• [Exercise directions] Each of the entries below should be written out exactly as it reads.

• [Exercise data]
#####

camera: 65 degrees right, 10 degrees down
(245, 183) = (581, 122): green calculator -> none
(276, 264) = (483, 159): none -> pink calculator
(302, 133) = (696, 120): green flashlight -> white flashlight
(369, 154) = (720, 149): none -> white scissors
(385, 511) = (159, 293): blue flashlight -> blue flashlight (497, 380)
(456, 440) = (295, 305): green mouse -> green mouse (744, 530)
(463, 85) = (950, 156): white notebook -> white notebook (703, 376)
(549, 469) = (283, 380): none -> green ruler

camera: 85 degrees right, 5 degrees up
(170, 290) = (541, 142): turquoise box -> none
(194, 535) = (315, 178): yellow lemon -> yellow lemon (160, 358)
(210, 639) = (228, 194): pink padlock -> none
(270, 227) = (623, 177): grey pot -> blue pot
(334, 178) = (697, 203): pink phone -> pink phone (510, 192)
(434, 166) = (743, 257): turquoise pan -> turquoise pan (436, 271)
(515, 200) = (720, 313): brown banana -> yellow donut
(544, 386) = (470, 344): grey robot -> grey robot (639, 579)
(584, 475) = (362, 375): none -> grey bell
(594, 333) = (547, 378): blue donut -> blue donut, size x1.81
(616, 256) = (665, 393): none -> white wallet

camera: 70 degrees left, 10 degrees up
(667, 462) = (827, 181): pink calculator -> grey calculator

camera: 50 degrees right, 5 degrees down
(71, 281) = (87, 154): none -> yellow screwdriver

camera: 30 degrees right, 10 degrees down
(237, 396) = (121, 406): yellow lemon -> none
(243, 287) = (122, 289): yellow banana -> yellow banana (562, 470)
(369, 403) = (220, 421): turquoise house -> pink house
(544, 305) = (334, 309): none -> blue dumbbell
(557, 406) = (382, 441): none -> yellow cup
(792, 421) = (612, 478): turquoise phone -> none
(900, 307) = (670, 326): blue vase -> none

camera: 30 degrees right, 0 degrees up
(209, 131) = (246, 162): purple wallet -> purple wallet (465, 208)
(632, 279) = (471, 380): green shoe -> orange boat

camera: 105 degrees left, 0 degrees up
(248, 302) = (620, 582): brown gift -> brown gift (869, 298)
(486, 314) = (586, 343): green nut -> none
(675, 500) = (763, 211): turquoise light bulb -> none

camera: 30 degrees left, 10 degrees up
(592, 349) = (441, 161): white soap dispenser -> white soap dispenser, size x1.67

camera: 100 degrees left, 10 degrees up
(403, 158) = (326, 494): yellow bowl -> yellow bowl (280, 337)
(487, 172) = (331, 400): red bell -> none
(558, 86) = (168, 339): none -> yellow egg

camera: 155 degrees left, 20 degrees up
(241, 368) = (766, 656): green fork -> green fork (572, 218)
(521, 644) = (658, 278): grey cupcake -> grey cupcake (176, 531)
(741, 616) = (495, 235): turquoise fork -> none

#####

• [Output of the task]
camera: 65 degrees right, 10 degrees down
(245, 183) = (581, 122): green calculator -> none
(276, 264) = (483, 159): none -> pink calculator
(302, 133) = (696, 120): green flashlight -> white flashlight
(369, 154) = (720, 149): none -> white scissors
(385, 511) = (159, 293): blue flashlight -> blue flashlight (497, 380)
(456, 440) = (295, 305): green mouse -> green mouse (744, 530)
(463, 85) = (950, 156): white notebook -> white notebook (703, 376)
(549, 469) = (283, 380): none -> green ruler

camera: 85 degrees right, 5 degrees up
(170, 290) = (541, 142): turquoise box -> none
(194, 535) = (315, 178): yellow lemon -> yellow lemon (160, 358)
(210, 639) = (228, 194): pink padlock -> none
(270, 227) = (623, 177): grey pot -> blue pot
(334, 178) = (697, 203): pink phone -> pink phone (510, 192)
(434, 166) = (743, 257): turquoise pan -> turquoise pan (436, 271)
(515, 200) = (720, 313): brown banana -> yellow donut
(544, 386) = (470, 344): grey robot -> grey robot (639, 579)
(584, 475) = (362, 375): none -> grey bell
(594, 333) = (547, 378): blue donut -> blue donut, size x1.81
(616, 256) = (665, 393): none -> white wallet

camera: 70 degrees left, 10 degrees up
(667, 462) = (827, 181): pink calculator -> grey calculator

camera: 50 degrees right, 5 degrees down
(71, 281) = (87, 154): none -> yellow screwdriver

camera: 30 degrees right, 10 degrees down
(237, 396) = (121, 406): yellow lemon -> none
(243, 287) = (122, 289): yellow banana -> yellow banana (562, 470)
(369, 403) = (220, 421): turquoise house -> pink house
(544, 305) = (334, 309): none -> blue dumbbell
(557, 406) = (382, 441): none -> yellow cup
(792, 421) = (612, 478): turquoise phone -> none
(900, 307) = (670, 326): blue vase -> none

camera: 30 degrees right, 0 degrees up
(209, 131) = (246, 162): purple wallet -> purple wallet (465, 208)
(632, 279) = (471, 380): green shoe -> orange boat

camera: 105 degrees left, 0 degrees up
(248, 302) = (620, 582): brown gift -> brown gift (869, 298)
(486, 314) = (586, 343): green nut -> none
(675, 500) = (763, 211): turquoise light bulb -> none

camera: 30 degrees left, 10 degrees up
(592, 349) = (441, 161): white soap dispenser -> white soap dispenser, size x1.67

camera: 100 degrees left, 10 degrees up
(403, 158) = (326, 494): yellow bowl -> yellow bowl (280, 337)
(487, 172) = (331, 400): red bell -> none
(558, 86) = (168, 339): none -> yellow egg

camera: 155 degrees left, 20 degrees up
(241, 368) = (766, 656): green fork -> green fork (572, 218)
(521, 644) = (658, 278): grey cupcake -> grey cupcake (176, 531)
(741, 616) = (495, 235): turquoise fork -> none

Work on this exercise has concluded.